### EXERCISE MATERIALS
######

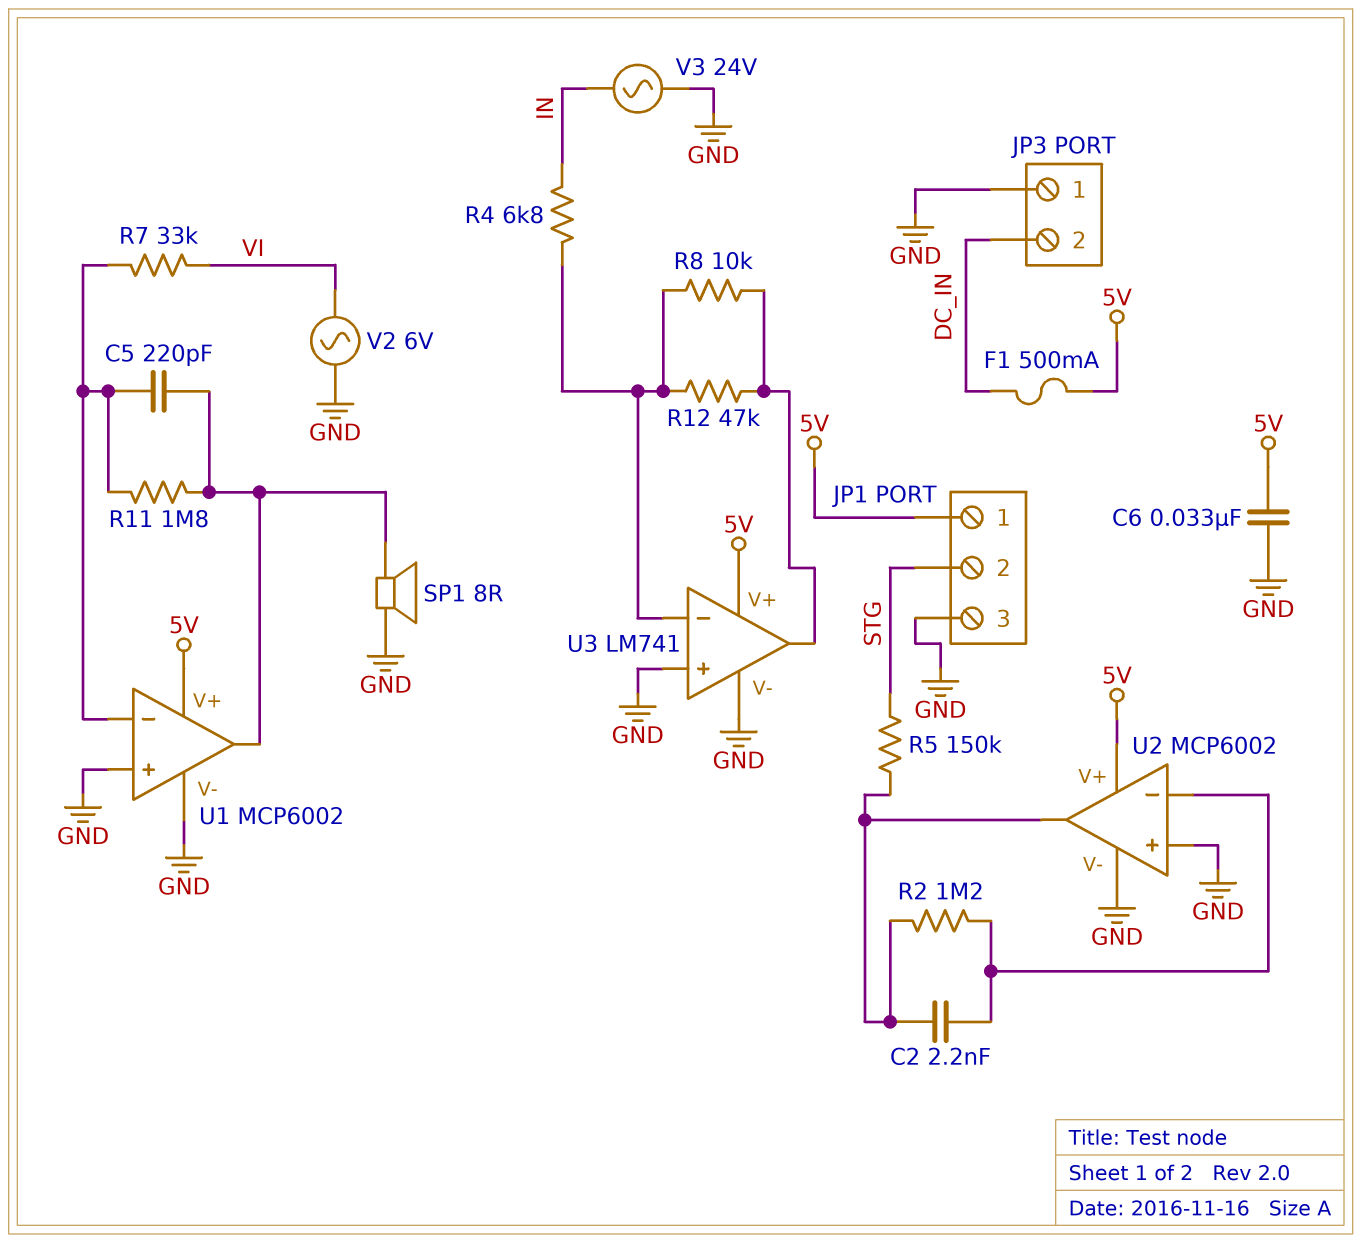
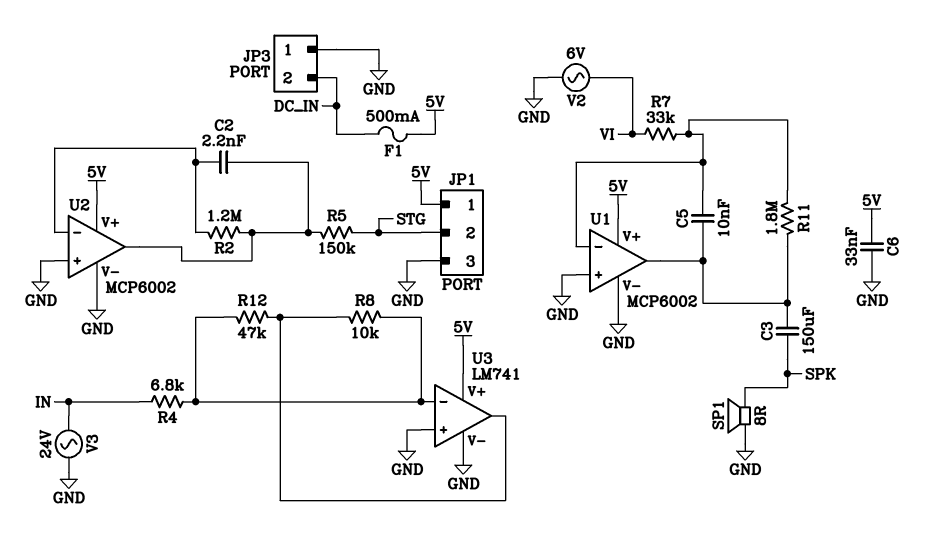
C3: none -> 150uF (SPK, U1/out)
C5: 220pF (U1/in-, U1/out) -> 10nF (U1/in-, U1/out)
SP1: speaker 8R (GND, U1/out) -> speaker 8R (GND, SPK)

######

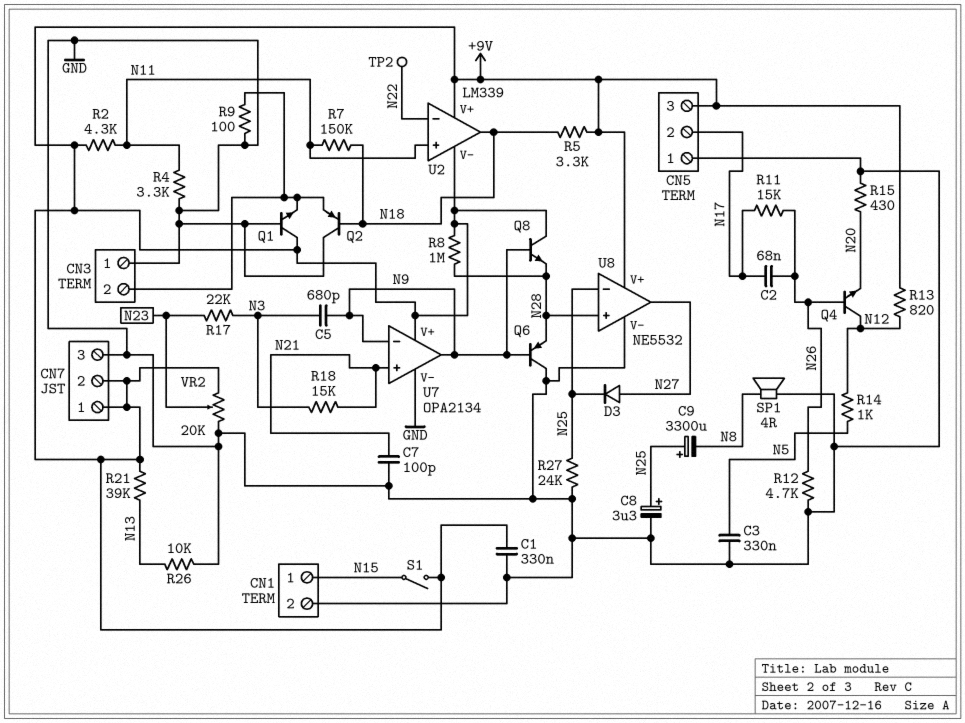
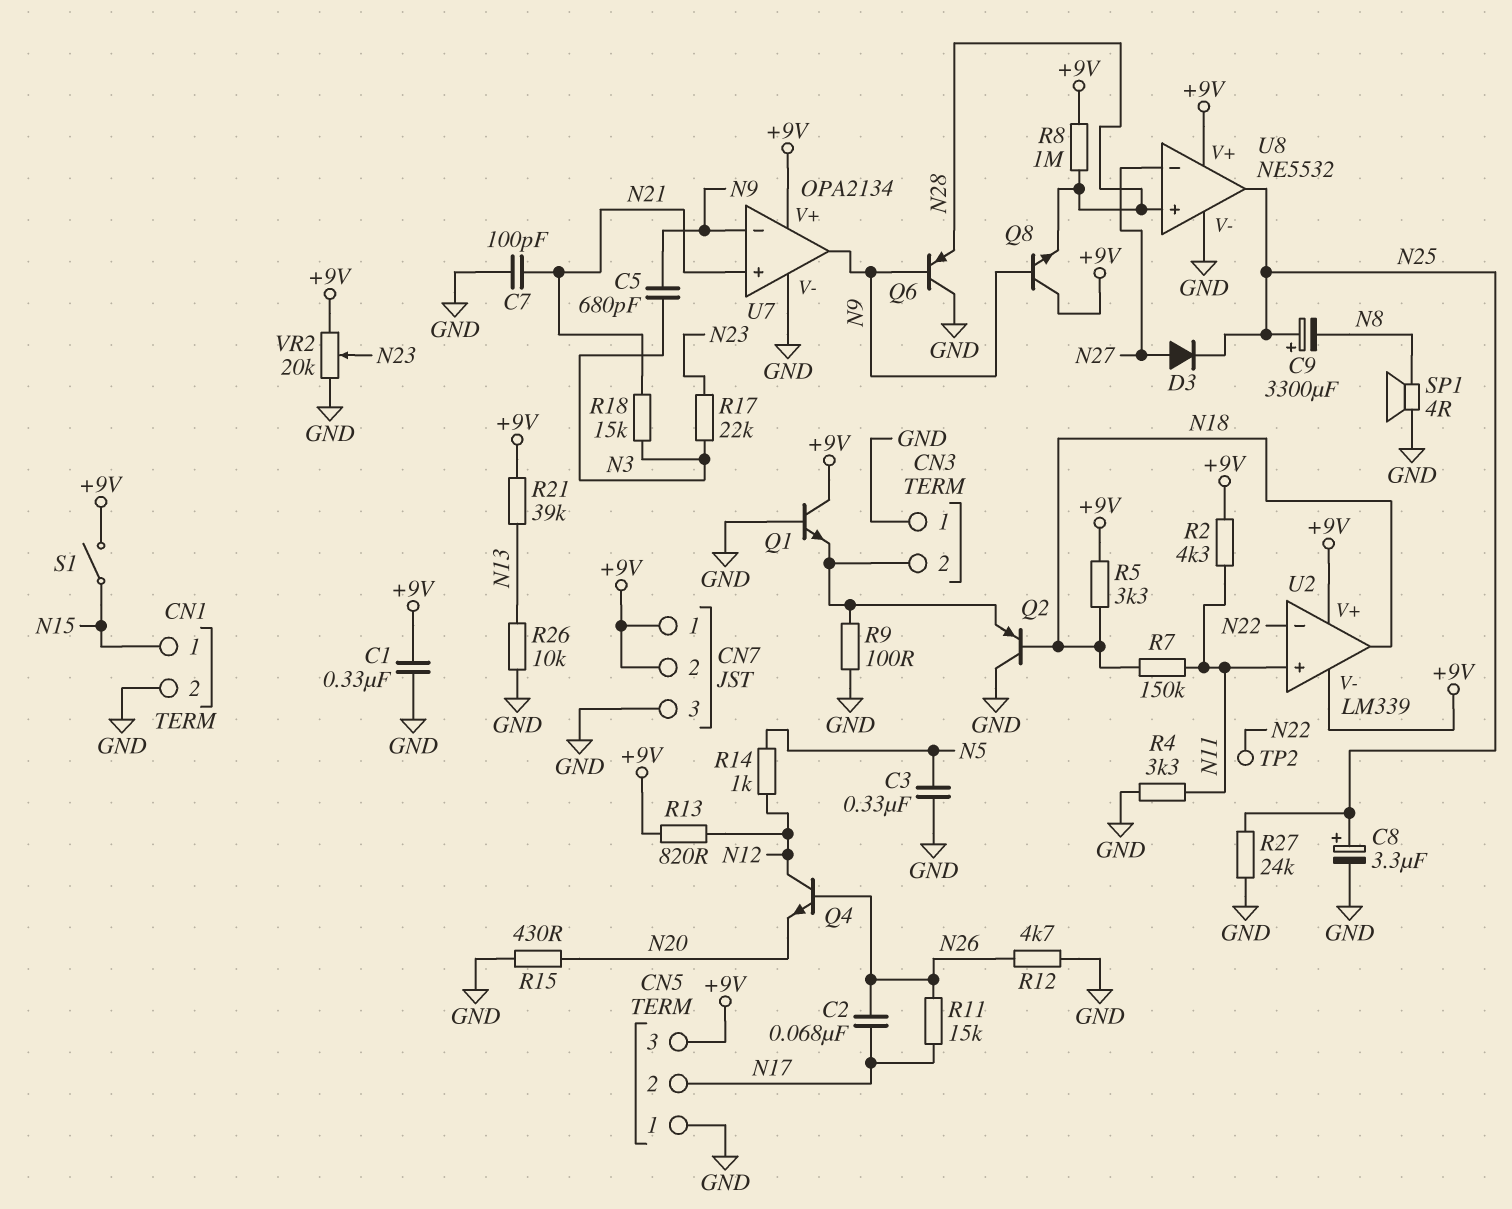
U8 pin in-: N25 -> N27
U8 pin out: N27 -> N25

######

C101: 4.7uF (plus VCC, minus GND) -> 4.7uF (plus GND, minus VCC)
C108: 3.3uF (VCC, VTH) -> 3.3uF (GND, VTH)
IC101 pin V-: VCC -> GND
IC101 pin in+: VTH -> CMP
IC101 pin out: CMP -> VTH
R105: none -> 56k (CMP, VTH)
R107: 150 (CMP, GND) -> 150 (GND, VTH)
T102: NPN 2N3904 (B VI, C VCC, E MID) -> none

######

Filter the lines above, keeping and copying those that contain "none".

C3: none -> 150uF (SPK, U1/out)
R105: none -> 56k (CMP, VTH)
T102: NPN 2N3904 (B VI, C VCC, E MID) -> none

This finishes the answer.